▸ **WHAT THE TASK ASKS**
Without the pictures, write the listing out again exactly as it appears.

▸ **DATA SECTION**
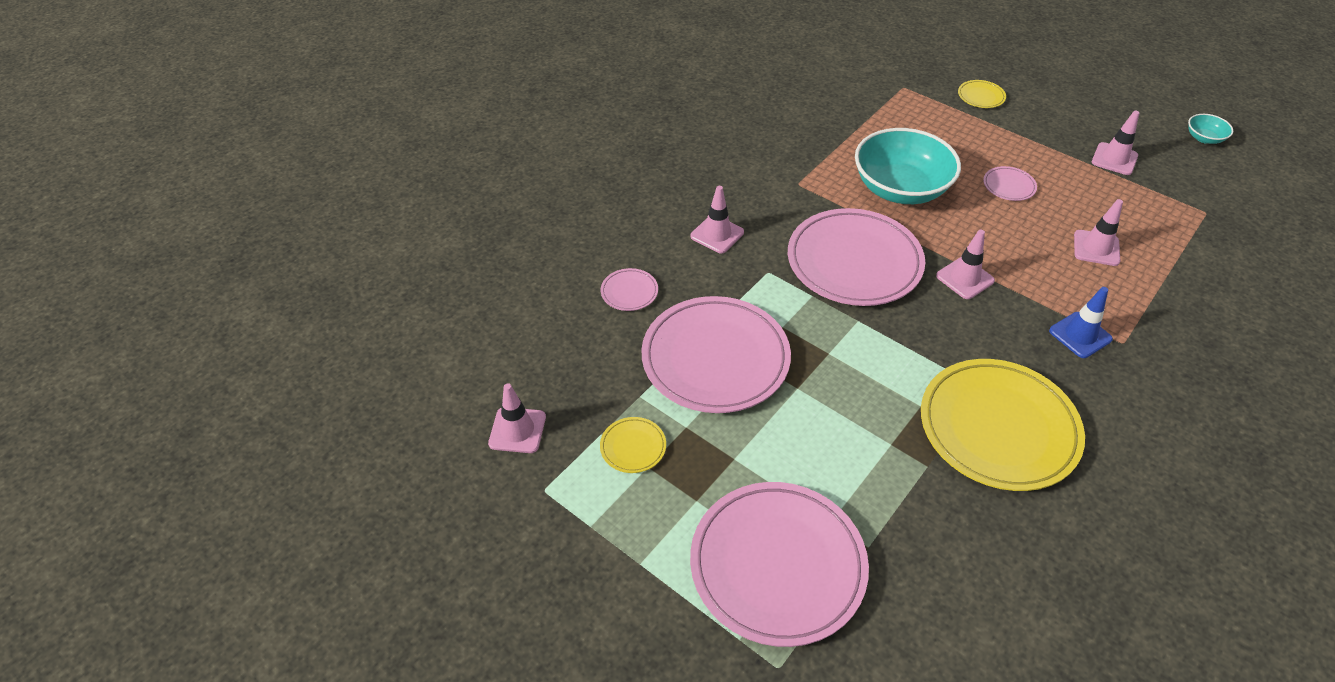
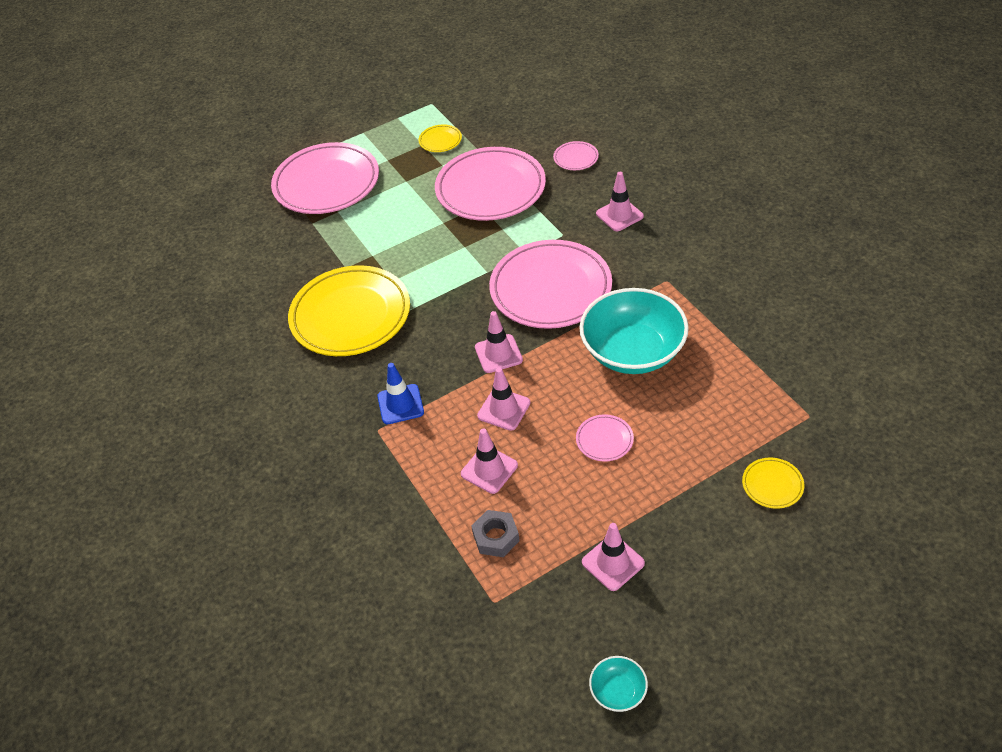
camera: 115 degrees right, 0 degrees up
(517, 430) = (480, 97): pink traffic cone -> pink traffic cone (504, 409)
(1153, 226) = (496, 537): none -> grey nut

▸ **TASK OUTPUT**
camera: 115 degrees right, 0 degrees up
(517, 430) = (480, 97): pink traffic cone -> pink traffic cone (504, 409)
(1153, 226) = (496, 537): none -> grey nut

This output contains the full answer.